┌──
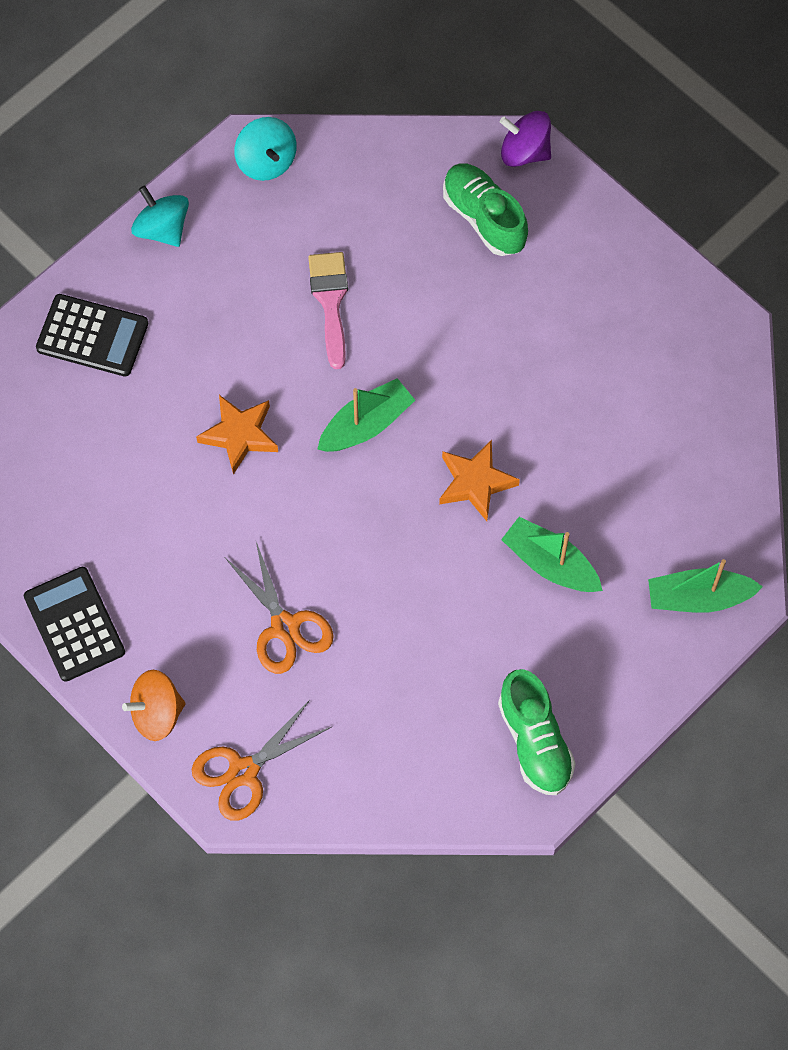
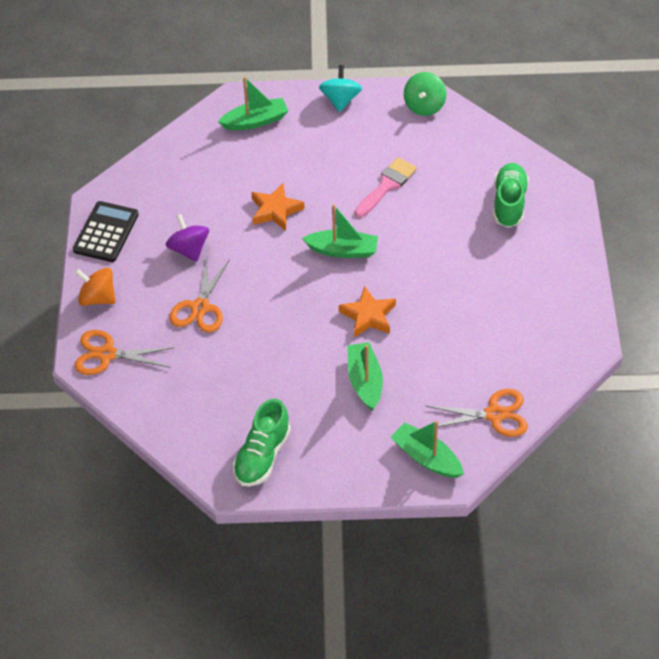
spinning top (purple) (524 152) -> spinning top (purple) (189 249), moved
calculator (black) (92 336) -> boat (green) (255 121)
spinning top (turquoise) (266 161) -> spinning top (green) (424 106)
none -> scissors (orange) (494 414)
└──
┌──
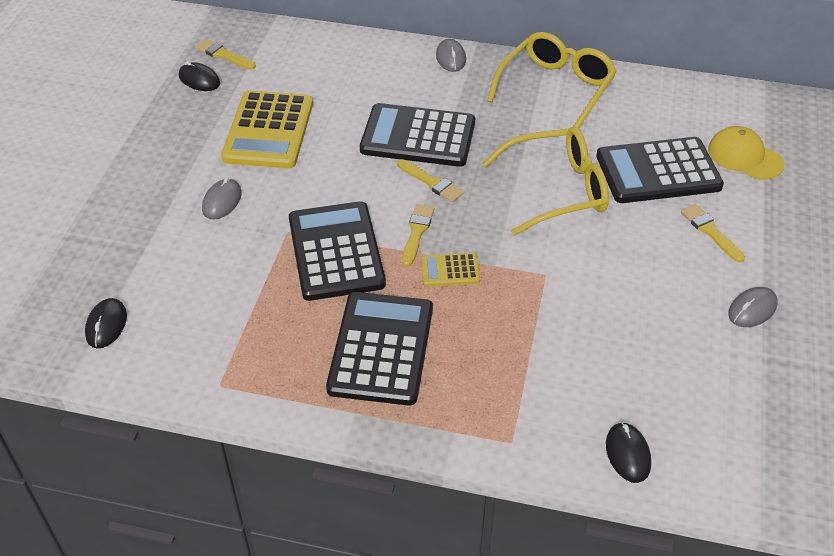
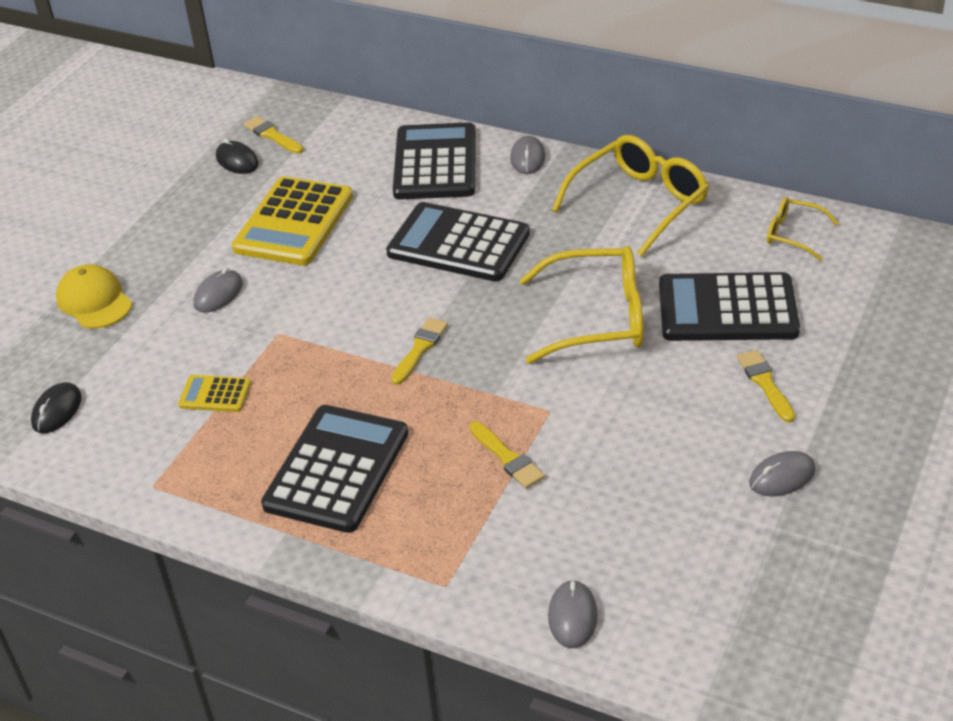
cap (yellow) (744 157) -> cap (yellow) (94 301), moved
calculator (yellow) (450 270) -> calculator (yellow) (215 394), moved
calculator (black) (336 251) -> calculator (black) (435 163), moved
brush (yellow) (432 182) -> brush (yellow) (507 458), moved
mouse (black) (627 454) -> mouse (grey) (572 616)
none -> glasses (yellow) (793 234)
└──
┌──
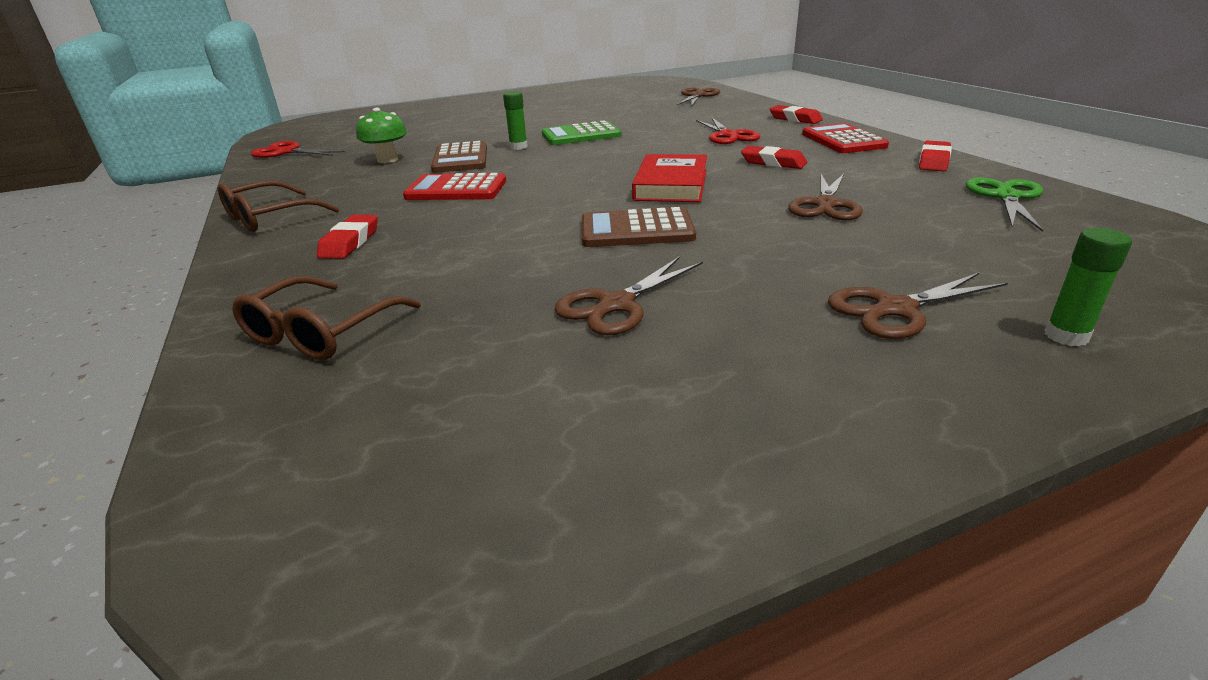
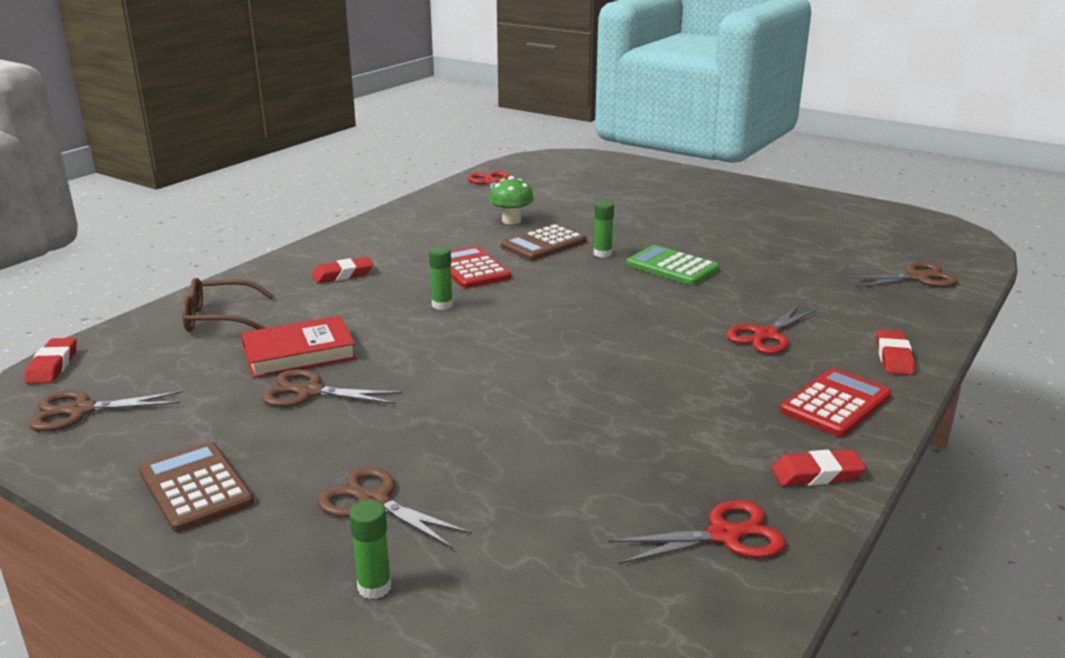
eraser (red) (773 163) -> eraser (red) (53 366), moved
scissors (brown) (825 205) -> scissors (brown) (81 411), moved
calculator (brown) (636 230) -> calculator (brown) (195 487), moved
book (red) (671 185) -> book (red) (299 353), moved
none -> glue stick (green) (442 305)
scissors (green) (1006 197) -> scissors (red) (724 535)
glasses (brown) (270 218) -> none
└──
### [AIM OF THE TASK]
Word for word, restate the lines of the listing above starting at the line with "spinning top (turquoise)" and ending at the line with "none -> scissors (orange) (494 414)", and nothing outside them.

### [EXERCISE RESULT]
spinning top (turquoise) (266 161) -> spinning top (green) (424 106)
none -> scissors (orange) (494 414)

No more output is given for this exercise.